*Task item*. Given the records below, pull every line with the word "minus" into the answer.

*Dataset records*.
------
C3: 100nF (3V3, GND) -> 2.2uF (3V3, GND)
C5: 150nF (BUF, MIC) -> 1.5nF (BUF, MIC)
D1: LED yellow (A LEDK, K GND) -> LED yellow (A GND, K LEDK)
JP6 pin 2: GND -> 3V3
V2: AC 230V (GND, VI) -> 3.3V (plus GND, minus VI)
------
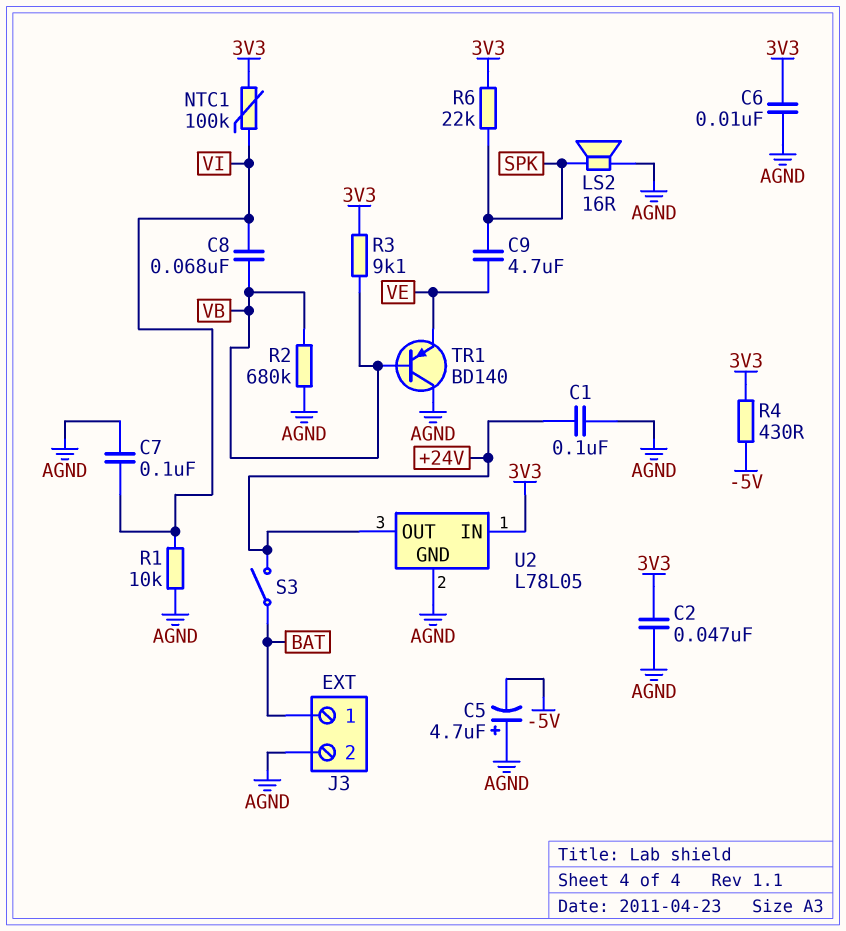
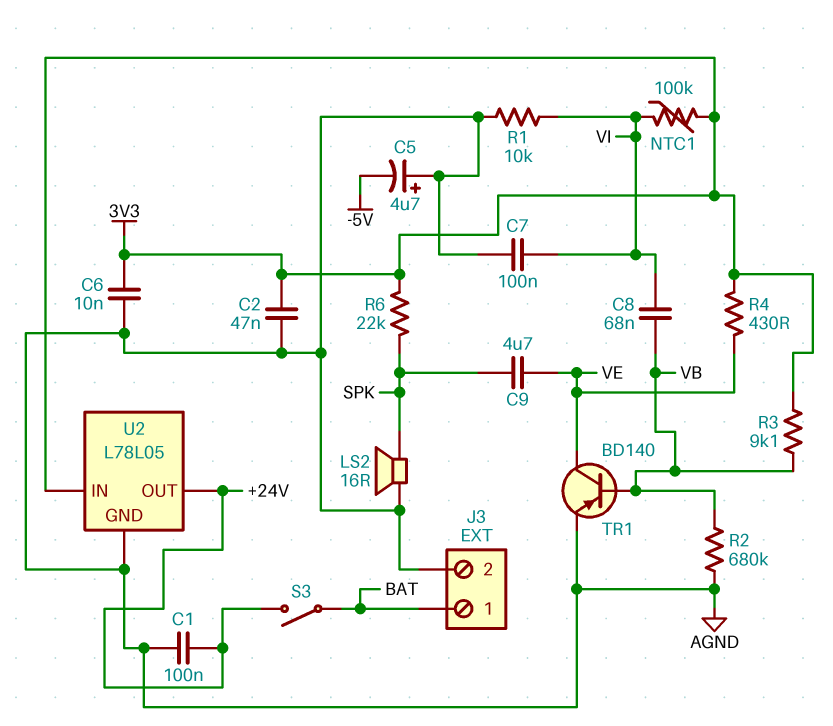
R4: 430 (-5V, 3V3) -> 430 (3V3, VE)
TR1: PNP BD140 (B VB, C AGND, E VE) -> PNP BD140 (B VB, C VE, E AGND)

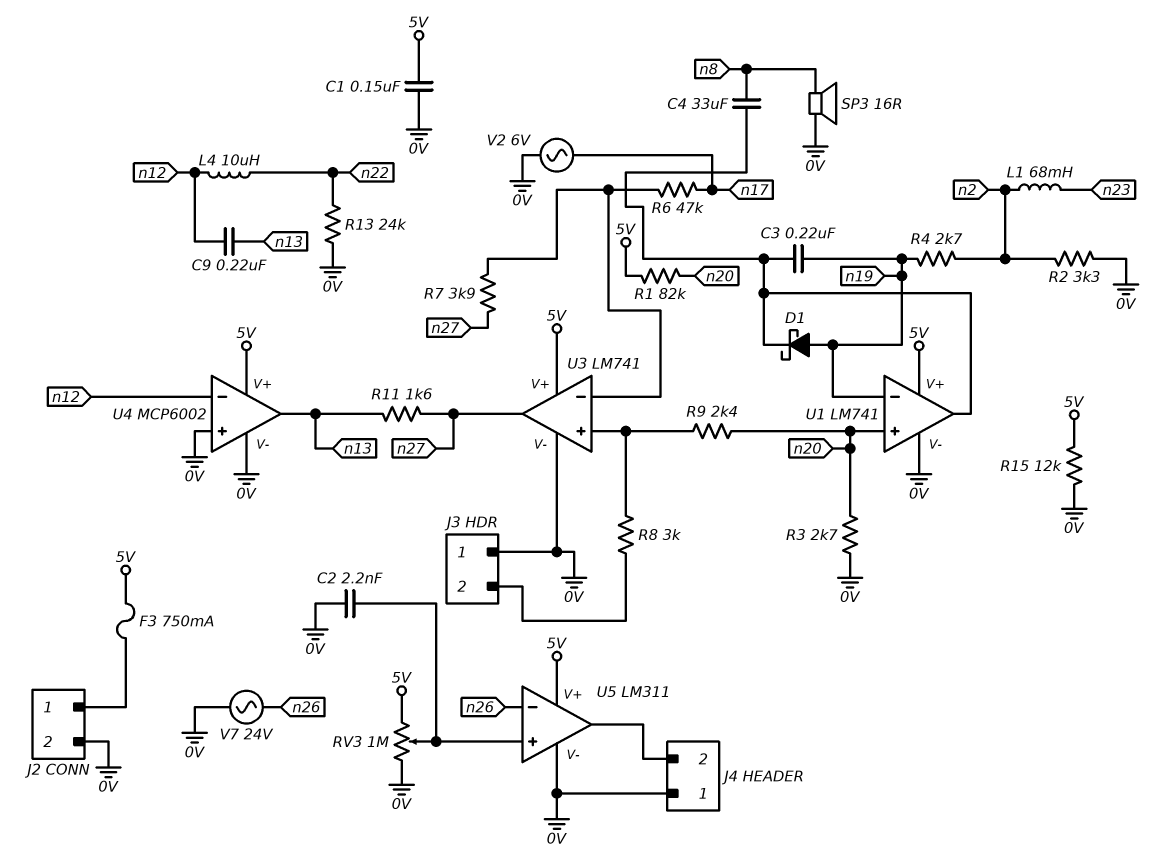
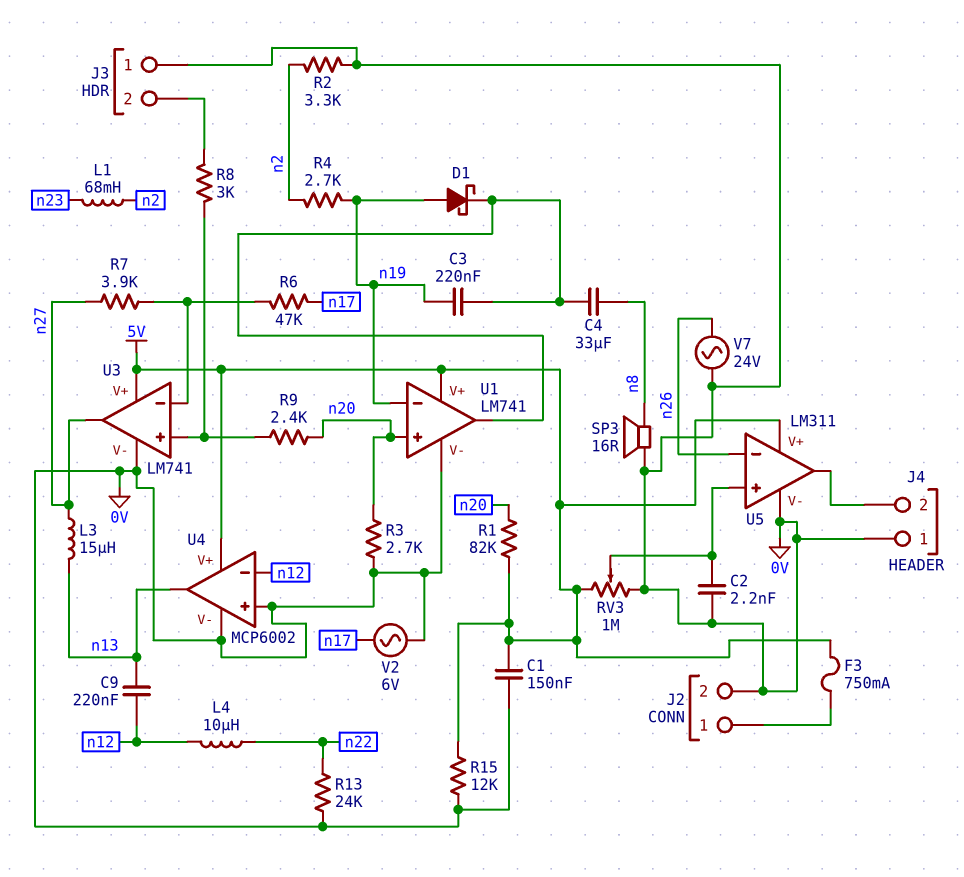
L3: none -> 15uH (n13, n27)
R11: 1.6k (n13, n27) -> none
------
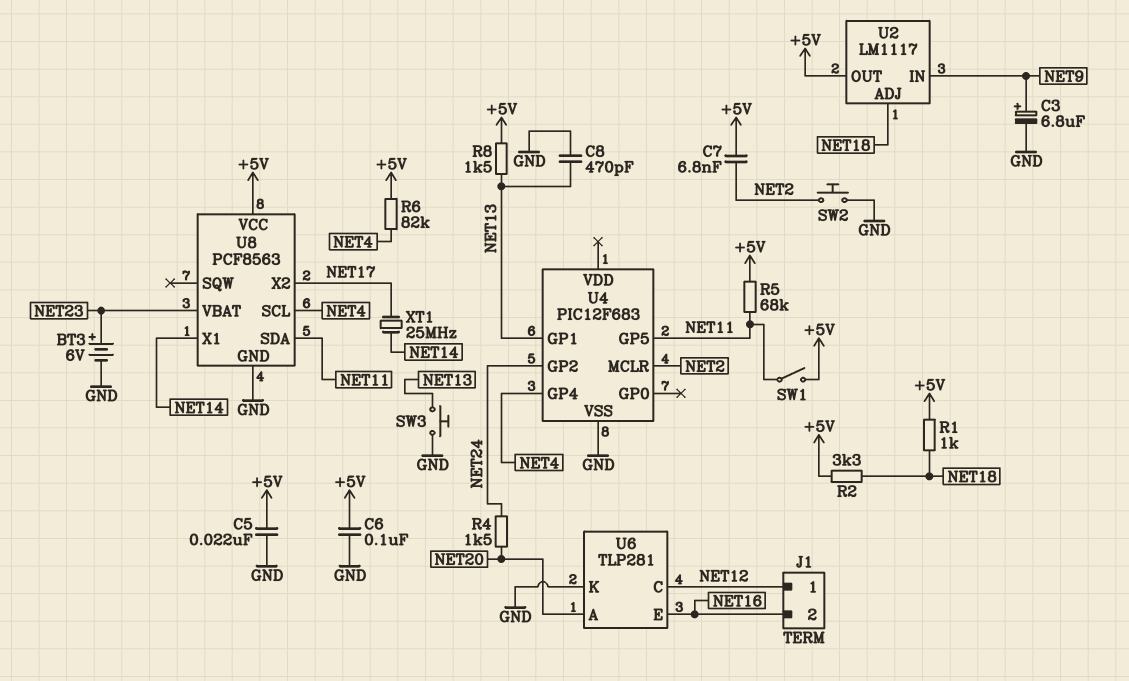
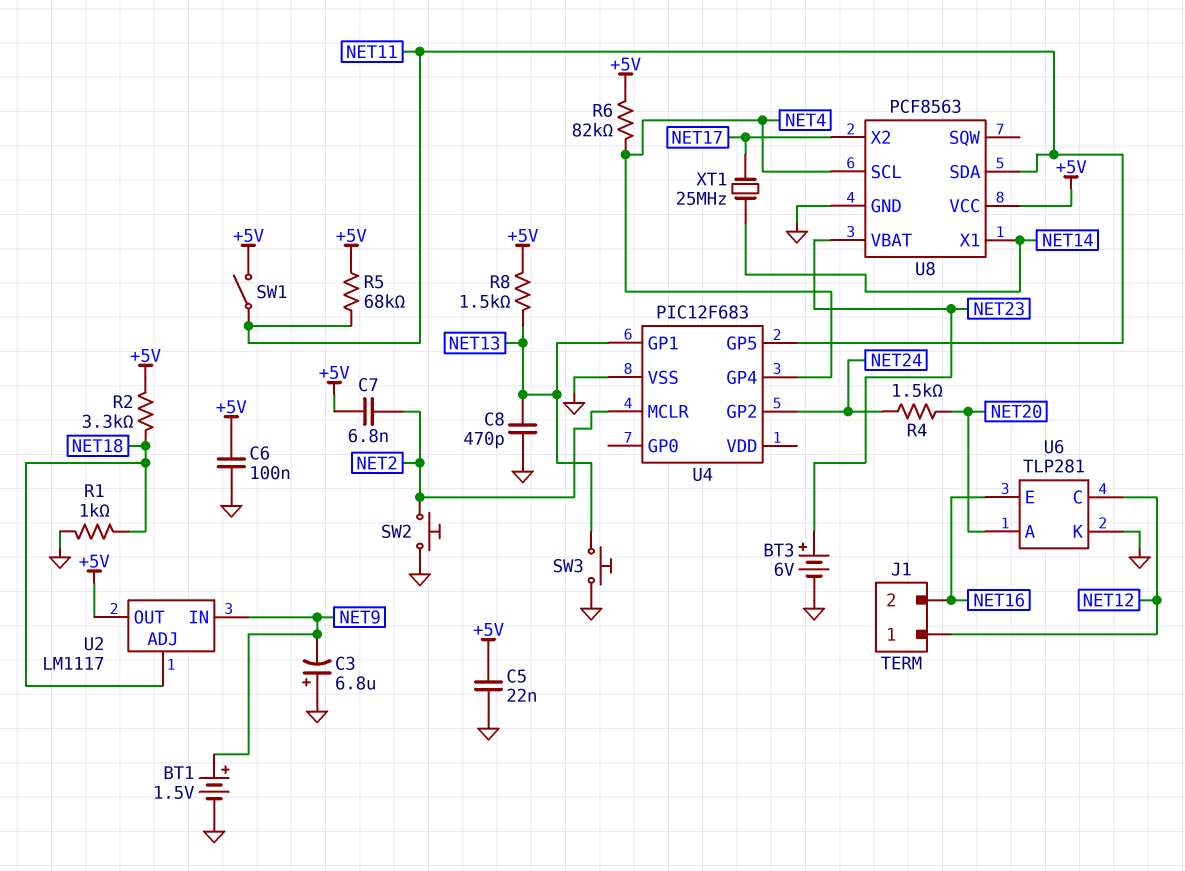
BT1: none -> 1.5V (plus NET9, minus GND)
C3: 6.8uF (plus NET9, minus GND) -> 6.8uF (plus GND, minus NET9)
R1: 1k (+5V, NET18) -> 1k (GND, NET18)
------
*Answer to the problem*.
V2: AC 230V (GND, VI) -> 3.3V (plus GND, minus VI)
BT1: none -> 1.5V (plus NET9, minus GND)
C3: 6.8uF (plus NET9, minus GND) -> 6.8uF (plus GND, minus NET9)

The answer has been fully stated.